## [Task requirements]
Begin with the line holding "tan cone C6 level 1 -> none", then print every line after it through the end of the data, exactly and with nothing added.

## [Source material]
————————

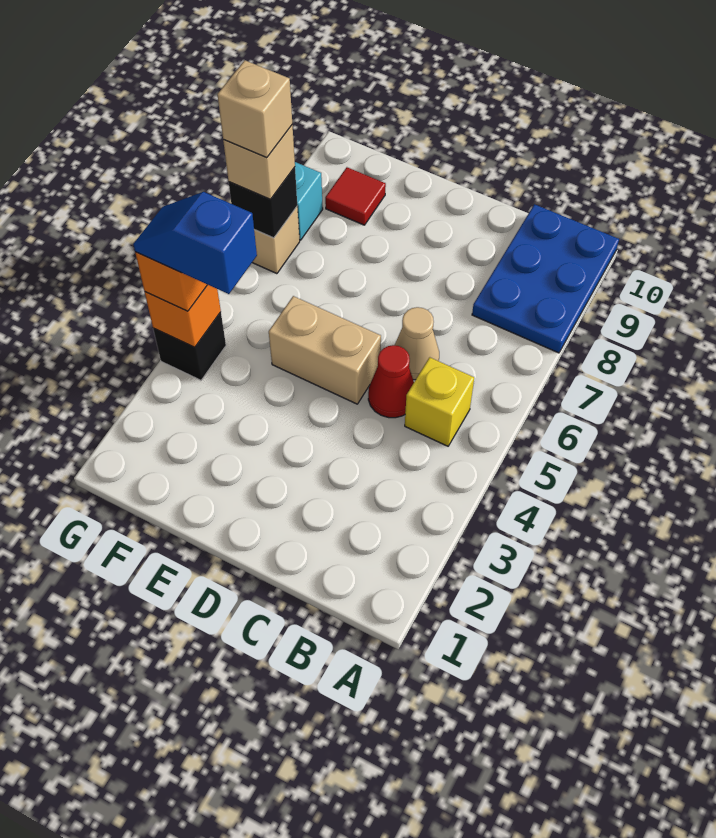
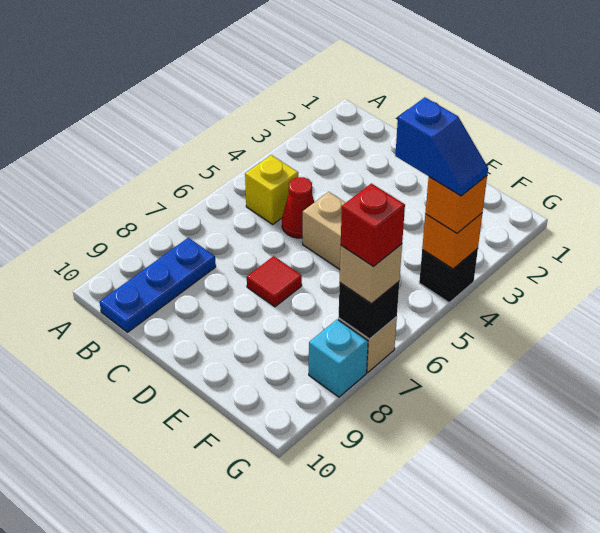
blue plate A8:B10 level 1 -> blue plate B8:B10 level 1
tan cone C6 level 1 -> none
red tile F9 level 1 -> red tile D7 level 1
tan brick G7 level 4 -> red brick G7 level 4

————————

## [Your response]
tan cone C6 level 1 -> none
red tile F9 level 1 -> red tile D7 level 1
tan brick G7 level 4 -> red brick G7 level 4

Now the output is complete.